Records from a collection:
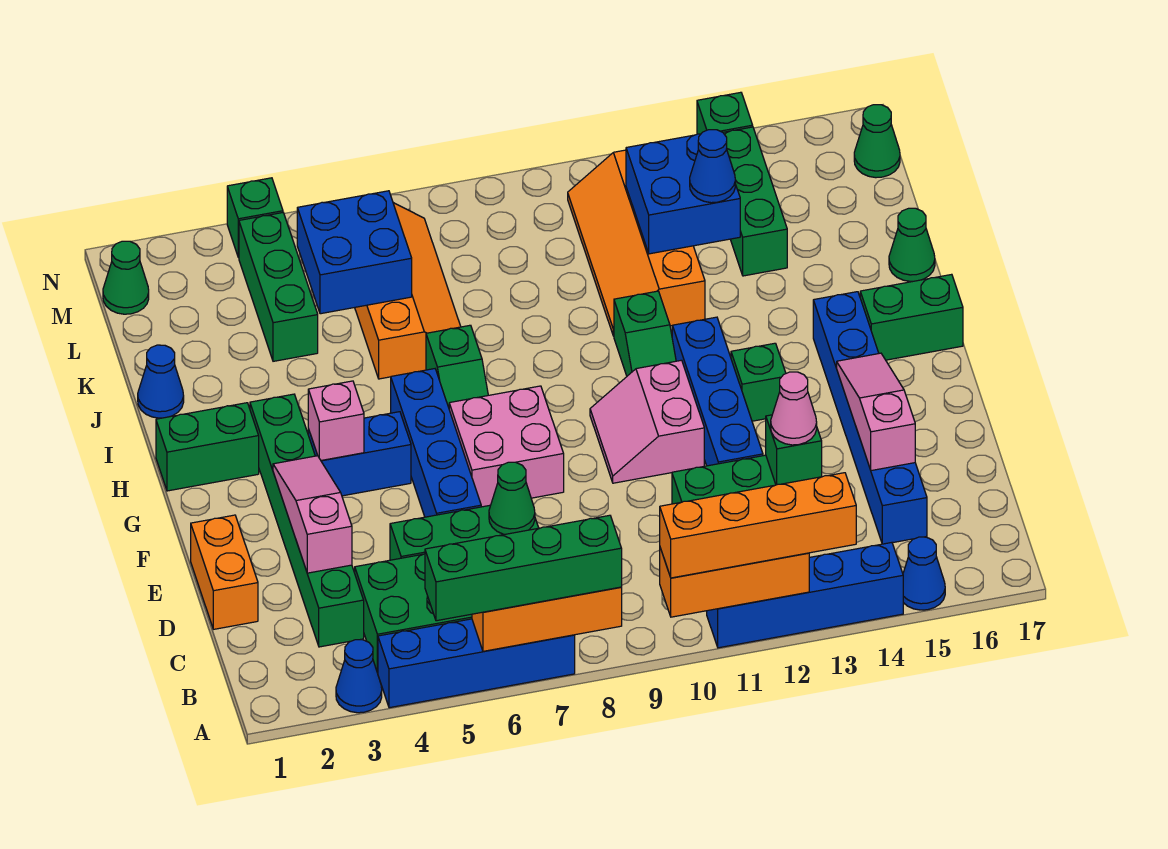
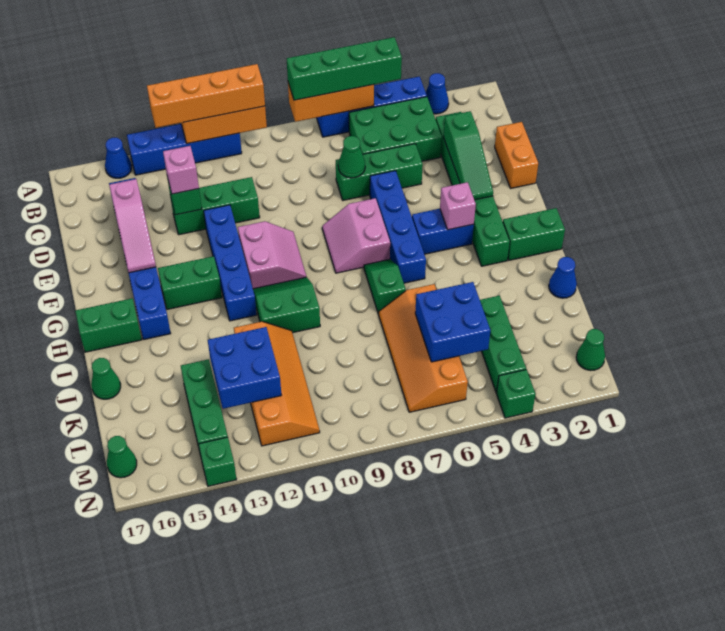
pink 1x3 slope [273,456,352,573] -> green 1x3 slope [444,111,493,200]
pink 1x1 cone [771,372,817,445] -> pink 1x1 brick [163,146,199,194]
pink 2x2 brick [449,386,564,507] -> pink 2x2 slope [322,198,390,273]
green 1x1 brick [731,343,786,421] -> green 1x2 brick [158,256,222,309]
green 1x2 slope [614,291,676,376] -> green 2x2 slope [253,277,320,333]
blue 1x1 cone [690,130,735,203] -> none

The problem -
The lines from the one holding "pink 2x2 brick" to the last line of the entries, both included: retype them exactly and give nothing else.

Worked solution -
pink 2x2 brick [449,386,564,507] -> pink 2x2 slope [322,198,390,273]
green 1x1 brick [731,343,786,421] -> green 1x2 brick [158,256,222,309]
green 1x2 slope [614,291,676,376] -> green 2x2 slope [253,277,320,333]
blue 1x1 cone [690,130,735,203] -> none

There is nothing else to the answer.